What is needed:
Can you swap "embroidered" for "stitched" wherever it occurs in the records below and give those lines back with everything else unchanged?

Data for this exercise:
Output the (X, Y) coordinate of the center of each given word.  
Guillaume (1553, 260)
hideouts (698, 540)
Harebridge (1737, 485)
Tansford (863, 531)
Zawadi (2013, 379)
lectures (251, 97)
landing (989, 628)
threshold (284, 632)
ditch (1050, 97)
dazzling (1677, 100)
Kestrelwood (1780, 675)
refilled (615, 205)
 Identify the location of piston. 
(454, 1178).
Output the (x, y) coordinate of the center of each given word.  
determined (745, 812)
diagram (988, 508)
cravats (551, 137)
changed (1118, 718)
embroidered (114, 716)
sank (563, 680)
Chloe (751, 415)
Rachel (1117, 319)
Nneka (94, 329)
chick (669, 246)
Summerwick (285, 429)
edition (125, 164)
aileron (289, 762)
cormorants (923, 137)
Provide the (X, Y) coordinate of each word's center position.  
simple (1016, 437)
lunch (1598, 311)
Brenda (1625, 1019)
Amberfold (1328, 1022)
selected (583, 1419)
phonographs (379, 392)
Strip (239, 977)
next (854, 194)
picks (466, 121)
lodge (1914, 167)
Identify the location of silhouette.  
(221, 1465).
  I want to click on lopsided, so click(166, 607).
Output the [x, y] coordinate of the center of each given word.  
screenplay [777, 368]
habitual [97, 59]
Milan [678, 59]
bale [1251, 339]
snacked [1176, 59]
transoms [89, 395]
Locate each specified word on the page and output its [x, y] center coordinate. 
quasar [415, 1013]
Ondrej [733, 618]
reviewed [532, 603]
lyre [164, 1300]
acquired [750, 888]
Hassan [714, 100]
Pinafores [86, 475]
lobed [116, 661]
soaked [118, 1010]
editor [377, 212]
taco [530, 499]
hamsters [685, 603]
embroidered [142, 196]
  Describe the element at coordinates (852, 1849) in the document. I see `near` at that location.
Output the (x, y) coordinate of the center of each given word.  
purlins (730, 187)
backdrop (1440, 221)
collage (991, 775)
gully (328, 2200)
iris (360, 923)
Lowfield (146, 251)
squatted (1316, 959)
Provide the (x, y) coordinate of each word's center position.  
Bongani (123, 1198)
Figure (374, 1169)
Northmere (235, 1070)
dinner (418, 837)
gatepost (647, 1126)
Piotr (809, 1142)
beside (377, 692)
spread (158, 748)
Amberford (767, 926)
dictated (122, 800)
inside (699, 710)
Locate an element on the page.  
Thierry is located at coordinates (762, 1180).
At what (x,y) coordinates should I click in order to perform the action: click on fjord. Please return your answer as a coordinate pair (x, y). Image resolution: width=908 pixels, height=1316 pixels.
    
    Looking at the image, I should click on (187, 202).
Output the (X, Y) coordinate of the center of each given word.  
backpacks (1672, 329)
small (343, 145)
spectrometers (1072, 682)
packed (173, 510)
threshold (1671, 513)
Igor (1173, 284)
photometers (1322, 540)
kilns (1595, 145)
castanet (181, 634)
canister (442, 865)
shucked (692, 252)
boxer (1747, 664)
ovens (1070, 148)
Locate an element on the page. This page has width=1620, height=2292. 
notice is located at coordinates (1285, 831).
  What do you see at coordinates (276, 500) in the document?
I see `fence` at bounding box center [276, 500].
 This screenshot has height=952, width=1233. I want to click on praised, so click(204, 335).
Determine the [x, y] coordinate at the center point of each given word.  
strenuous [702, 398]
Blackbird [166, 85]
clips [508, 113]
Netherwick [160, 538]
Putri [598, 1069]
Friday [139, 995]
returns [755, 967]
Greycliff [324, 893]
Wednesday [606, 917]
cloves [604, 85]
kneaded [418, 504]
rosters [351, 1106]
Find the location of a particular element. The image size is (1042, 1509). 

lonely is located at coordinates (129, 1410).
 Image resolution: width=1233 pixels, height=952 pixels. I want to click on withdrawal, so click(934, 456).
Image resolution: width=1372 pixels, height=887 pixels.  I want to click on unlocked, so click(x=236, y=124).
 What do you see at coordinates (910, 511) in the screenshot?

Output below:
Output the (X, Y) coordinate of the center of each given word.  
Guillaume (1553, 260)
hideouts (698, 540)
Harebridge (1737, 485)
Tansford (863, 531)
Zawadi (2013, 379)
lectures (251, 97)
landing (989, 628)
threshold (284, 632)
ditch (1050, 97)
dazzling (1677, 100)
Kestrelwood (1780, 675)
refilled (615, 205)
 Identify the location of piston. 
(454, 1178).
Output the (x, y) coordinate of the center of each given word.  
determined (745, 812)
diagram (988, 508)
cravats (551, 137)
changed (1118, 718)
stitched (114, 716)
sank (563, 680)
Chloe (751, 415)
Rachel (1117, 319)
Nneka (94, 329)
chick (669, 246)
Summerwick (285, 429)
edition (125, 164)
aileron (289, 762)
cormorants (923, 137)
Provide the (X, Y) coordinate of each word's center position.  
simple (1016, 437)
lunch (1598, 311)
Brenda (1625, 1019)
Amberfold (1328, 1022)
selected (583, 1419)
phonographs (379, 392)
Strip (239, 977)
next (854, 194)
picks (466, 121)
lodge (1914, 167)
Identify the location of silhouette.  
(221, 1465).
  I want to click on lopsided, so click(166, 607).
Output the [x, y] coordinate of the center of each given word.  
screenplay [777, 368]
habitual [97, 59]
Milan [678, 59]
bale [1251, 339]
snacked [1176, 59]
transoms [89, 395]
Locate each specified word on the page and output its [x, y] center coordinate. 
quasar [415, 1013]
Ondrej [733, 618]
reviewed [532, 603]
lyre [164, 1300]
acquired [750, 888]
Hassan [714, 100]
Pinafores [86, 475]
lobed [116, 661]
soaked [118, 1010]
editor [377, 212]
taco [530, 499]
hamsters [685, 603]
stitched [142, 196]
  Describe the element at coordinates (852, 1849) in the document. I see `near` at that location.
Output the (x, y) coordinate of the center of each given word.  
purlins (730, 187)
backdrop (1440, 221)
collage (991, 775)
gully (328, 2200)
iris (360, 923)
Lowfield (146, 251)
squatted (1316, 959)
Provide the (x, y) coordinate of each word's center position.  
Bongani (123, 1198)
Figure (374, 1169)
Northmere (235, 1070)
dinner (418, 837)
gatepost (647, 1126)
Piotr (809, 1142)
beside (377, 692)
spread (158, 748)
Amberford (767, 926)
dictated (122, 800)
inside (699, 710)
Locate an element on the page.  
Thierry is located at coordinates (762, 1180).
At what (x,y) coordinates should I click in order to perform the action: click on fjord. Please return your answer as a coordinate pair (x, y). Image resolution: width=908 pixels, height=1316 pixels.
    
    Looking at the image, I should click on (187, 202).
Output the (X, Y) coordinate of the center of each given word.  
backpacks (1672, 329)
small (343, 145)
spectrometers (1072, 682)
packed (173, 510)
threshold (1671, 513)
Igor (1173, 284)
photometers (1322, 540)
kilns (1595, 145)
castanet (181, 634)
canister (442, 865)
shucked (692, 252)
boxer (1747, 664)
ovens (1070, 148)
Locate an element on the page. This page has width=1620, height=2292. 
notice is located at coordinates (1285, 831).
  What do you see at coordinates (276, 500) in the document?
I see `fence` at bounding box center [276, 500].
 This screenshot has height=952, width=1233. I want to click on praised, so click(204, 335).
Determine the [x, y] coordinate at the center point of each given word.  
strenuous [702, 398]
Blackbird [166, 85]
clips [508, 113]
Netherwick [160, 538]
Putri [598, 1069]
Friday [139, 995]
returns [755, 967]
Greycliff [324, 893]
Wednesday [606, 917]
cloves [604, 85]
kneaded [418, 504]
rosters [351, 1106]
Find the location of a particular element. The image size is (1042, 1509). 

lonely is located at coordinates (129, 1410).
 Image resolution: width=1233 pixels, height=952 pixels. I want to click on withdrawal, so click(934, 456).
Image resolution: width=1372 pixels, height=887 pixels.  I want to click on unlocked, so click(x=236, y=124).
 What do you see at coordinates (910, 511) in the screenshot?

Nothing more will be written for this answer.